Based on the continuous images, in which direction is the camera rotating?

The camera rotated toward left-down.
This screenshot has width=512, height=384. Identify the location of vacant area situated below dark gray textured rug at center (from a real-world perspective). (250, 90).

****************

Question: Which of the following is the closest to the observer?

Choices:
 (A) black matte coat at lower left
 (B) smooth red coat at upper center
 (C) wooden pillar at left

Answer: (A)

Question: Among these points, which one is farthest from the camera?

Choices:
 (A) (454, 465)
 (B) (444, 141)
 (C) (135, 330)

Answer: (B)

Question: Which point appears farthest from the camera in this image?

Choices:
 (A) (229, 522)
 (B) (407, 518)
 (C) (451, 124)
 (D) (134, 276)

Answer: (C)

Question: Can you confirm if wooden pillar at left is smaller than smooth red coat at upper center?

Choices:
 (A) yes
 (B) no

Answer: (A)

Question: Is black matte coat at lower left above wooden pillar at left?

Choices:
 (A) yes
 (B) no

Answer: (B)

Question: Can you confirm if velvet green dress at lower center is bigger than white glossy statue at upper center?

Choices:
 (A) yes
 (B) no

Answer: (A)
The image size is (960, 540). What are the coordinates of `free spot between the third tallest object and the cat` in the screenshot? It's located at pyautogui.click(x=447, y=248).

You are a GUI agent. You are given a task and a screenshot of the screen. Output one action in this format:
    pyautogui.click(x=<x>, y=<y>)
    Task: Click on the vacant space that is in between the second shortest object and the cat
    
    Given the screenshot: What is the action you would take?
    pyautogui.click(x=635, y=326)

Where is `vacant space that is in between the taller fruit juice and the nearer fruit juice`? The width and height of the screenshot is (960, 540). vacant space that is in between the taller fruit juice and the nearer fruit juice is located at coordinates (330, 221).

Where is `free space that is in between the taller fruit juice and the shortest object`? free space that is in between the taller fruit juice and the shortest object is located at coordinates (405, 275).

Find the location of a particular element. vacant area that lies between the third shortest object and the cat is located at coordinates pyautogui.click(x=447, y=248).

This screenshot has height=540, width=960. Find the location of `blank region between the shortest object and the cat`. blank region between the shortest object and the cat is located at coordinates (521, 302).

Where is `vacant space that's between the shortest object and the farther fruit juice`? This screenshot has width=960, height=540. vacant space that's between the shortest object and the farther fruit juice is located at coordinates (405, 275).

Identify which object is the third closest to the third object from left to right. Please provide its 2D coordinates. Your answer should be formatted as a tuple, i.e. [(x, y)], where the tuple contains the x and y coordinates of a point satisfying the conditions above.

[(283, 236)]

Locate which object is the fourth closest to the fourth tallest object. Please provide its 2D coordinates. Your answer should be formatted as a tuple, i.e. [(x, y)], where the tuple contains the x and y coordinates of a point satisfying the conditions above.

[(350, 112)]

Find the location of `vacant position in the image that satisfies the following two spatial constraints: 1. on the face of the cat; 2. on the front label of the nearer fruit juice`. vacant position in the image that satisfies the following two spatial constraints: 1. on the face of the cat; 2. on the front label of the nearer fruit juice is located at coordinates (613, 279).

****************

- EXERCISE PROMPT: Rewrite the lines from the line with "Based on the" to the line with "This screenshot has width=512, height=384.", renaming "camera" as "viewpoint" and changing nothing else.

- RESPONSE AREA:
Based on the continuous images, in which direction is the viewpoint rotating?

The viewpoint rotated toward left-down.
This screenshot has width=512, height=384. Identify the location of vacant area situated below dark gray textured rug at center (from a real-world perspective). (250, 90).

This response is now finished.